Find the line in the entries below that contains "D3: LED (A +12V, K". Repeat it exactly, and every line after it through the line that contains "V2: 9V (plus".

▶ Exercise material:
+ + +

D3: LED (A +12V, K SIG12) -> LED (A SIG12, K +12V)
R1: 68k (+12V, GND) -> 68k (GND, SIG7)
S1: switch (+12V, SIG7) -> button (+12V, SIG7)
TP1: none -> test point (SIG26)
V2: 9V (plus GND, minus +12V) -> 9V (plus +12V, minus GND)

+ + +

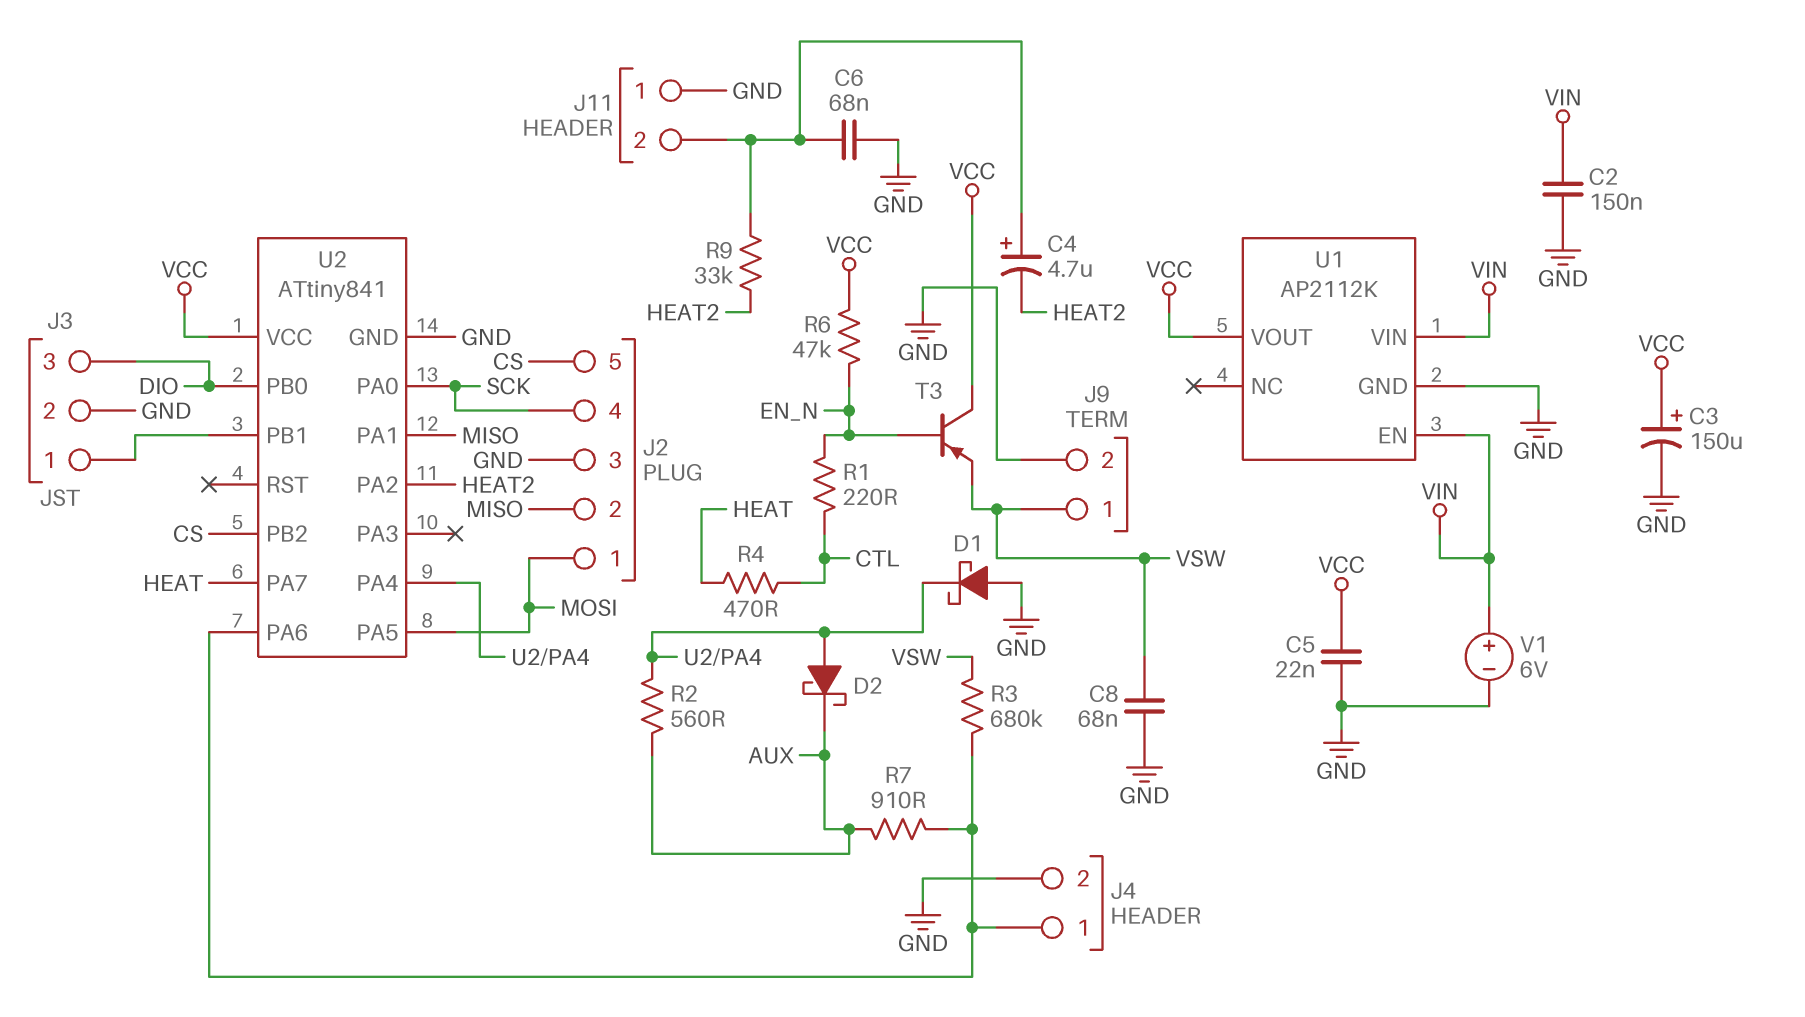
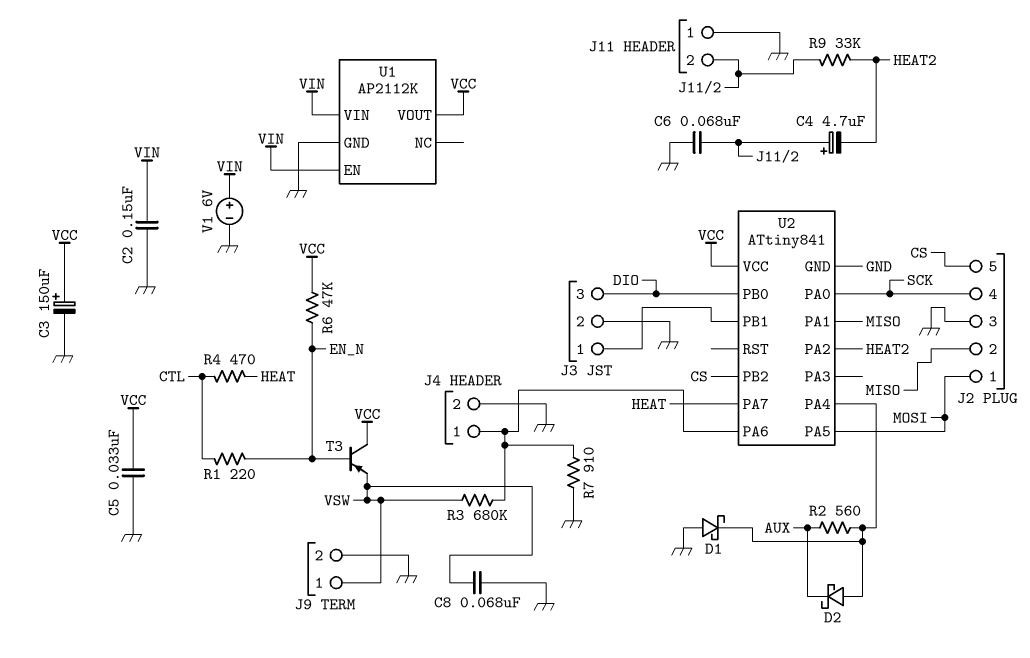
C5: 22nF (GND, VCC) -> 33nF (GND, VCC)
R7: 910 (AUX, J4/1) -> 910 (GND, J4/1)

+ + +

▶ Solution:
D3: LED (A +12V, K SIG12) -> LED (A SIG12, K +12V)
R1: 68k (+12V, GND) -> 68k (GND, SIG7)
S1: switch (+12V, SIG7) -> button (+12V, SIG7)
TP1: none -> test point (SIG26)
V2: 9V (plus GND, minus +12V) -> 9V (plus +12V, minus GND)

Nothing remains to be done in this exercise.